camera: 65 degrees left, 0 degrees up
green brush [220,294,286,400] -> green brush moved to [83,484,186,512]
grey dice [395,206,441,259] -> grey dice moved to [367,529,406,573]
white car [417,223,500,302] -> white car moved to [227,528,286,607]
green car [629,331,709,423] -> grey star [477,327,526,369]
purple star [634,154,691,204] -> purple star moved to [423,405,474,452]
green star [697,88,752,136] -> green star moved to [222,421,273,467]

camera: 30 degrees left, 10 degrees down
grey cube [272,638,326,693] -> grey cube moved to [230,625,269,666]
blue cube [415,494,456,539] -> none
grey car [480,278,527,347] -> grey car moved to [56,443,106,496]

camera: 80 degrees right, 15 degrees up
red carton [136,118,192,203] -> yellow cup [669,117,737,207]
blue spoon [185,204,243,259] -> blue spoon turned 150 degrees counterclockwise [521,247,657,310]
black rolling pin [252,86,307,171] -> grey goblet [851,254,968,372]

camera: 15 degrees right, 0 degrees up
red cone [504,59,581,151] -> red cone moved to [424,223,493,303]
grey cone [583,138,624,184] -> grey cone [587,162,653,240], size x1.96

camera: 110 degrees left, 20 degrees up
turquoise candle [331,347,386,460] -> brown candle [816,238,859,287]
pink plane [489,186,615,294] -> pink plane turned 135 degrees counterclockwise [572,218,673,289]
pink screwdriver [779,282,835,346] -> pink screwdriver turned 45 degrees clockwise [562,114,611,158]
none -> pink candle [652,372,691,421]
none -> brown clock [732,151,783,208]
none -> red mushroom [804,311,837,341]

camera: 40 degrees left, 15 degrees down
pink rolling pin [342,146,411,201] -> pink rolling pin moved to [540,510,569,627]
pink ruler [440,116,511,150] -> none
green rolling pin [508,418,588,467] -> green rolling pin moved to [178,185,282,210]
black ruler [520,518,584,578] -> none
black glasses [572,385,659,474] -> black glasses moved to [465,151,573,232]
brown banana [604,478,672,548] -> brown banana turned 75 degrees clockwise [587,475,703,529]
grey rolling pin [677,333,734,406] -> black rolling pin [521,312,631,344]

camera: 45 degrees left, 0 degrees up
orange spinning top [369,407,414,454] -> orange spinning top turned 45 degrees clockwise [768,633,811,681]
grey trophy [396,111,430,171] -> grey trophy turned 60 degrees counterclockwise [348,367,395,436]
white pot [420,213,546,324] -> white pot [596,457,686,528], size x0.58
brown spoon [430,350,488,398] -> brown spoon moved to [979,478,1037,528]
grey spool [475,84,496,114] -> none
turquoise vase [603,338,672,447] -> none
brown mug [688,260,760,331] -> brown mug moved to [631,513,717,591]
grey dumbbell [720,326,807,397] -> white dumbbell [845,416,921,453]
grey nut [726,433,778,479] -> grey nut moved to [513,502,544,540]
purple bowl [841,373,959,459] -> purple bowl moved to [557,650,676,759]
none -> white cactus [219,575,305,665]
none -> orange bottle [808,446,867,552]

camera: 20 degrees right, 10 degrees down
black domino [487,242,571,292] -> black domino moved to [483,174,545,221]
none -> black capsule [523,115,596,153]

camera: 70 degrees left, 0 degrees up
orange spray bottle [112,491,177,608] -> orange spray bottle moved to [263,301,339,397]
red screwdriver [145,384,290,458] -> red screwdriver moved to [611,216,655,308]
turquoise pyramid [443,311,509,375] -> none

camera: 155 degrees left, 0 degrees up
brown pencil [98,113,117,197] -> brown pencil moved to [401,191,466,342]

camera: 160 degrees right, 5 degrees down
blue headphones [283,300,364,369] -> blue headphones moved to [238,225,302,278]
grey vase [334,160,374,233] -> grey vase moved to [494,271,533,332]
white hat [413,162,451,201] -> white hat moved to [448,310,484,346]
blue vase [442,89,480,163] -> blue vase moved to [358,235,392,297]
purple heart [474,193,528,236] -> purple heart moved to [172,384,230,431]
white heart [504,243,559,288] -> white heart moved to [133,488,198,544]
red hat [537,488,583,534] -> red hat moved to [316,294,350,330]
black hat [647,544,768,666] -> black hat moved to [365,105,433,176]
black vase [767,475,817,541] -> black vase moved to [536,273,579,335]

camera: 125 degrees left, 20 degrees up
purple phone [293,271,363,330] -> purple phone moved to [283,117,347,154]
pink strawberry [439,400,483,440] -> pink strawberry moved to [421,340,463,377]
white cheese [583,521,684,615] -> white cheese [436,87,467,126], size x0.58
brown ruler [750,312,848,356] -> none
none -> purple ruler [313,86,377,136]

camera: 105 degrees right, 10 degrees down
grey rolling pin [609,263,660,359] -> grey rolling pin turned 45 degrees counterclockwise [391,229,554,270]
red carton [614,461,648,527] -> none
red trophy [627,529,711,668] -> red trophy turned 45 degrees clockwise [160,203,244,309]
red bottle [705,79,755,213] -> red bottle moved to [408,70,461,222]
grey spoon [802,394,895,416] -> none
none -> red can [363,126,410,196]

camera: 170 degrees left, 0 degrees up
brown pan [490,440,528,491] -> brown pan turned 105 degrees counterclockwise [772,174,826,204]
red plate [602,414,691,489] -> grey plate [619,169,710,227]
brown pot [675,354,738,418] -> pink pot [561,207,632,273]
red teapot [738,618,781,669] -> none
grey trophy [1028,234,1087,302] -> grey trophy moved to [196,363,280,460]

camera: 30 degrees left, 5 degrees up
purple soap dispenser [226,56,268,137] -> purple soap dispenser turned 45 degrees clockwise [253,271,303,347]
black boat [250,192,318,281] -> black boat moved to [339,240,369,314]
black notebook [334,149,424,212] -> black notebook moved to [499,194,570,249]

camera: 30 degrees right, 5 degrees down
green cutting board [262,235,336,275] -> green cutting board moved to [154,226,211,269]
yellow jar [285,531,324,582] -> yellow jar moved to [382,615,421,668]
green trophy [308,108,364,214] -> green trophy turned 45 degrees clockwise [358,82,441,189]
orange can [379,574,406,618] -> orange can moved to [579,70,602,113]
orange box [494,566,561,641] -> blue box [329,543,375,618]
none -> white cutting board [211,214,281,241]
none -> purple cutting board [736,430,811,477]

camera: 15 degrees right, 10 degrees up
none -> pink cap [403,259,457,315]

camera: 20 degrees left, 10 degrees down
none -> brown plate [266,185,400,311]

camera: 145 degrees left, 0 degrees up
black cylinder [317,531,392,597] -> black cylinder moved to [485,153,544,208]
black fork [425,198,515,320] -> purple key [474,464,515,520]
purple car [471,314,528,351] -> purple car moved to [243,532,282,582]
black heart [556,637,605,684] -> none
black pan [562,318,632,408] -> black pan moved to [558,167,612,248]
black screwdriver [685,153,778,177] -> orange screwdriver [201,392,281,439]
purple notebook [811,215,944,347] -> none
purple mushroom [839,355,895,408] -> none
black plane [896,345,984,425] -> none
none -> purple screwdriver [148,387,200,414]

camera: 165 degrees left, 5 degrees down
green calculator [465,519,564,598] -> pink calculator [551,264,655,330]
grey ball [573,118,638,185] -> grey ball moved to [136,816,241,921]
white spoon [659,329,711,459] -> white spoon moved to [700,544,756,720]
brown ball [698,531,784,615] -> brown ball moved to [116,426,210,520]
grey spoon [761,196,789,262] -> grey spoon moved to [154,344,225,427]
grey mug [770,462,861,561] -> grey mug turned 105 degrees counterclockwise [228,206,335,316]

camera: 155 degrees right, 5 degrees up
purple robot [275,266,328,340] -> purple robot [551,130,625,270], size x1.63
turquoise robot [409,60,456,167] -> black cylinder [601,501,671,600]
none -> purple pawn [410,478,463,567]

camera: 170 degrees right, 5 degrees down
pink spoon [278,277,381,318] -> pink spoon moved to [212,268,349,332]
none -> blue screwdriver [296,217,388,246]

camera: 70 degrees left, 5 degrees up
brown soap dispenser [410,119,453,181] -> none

☆ ☆ ☆ ☆

PROMPT =>
Copy out exactly, and only, the lines from the one that contains "turquoise robot [409,60,456,167]" through the last line of the material above.

TASK RESPONSE =>
turquoise robot [409,60,456,167] -> black cylinder [601,501,671,600]
none -> purple pawn [410,478,463,567]

camera: 170 degrees right, 5 degrees down
pink spoon [278,277,381,318] -> pink spoon moved to [212,268,349,332]
none -> blue screwdriver [296,217,388,246]

camera: 70 degrees left, 5 degrees up
brown soap dispenser [410,119,453,181] -> none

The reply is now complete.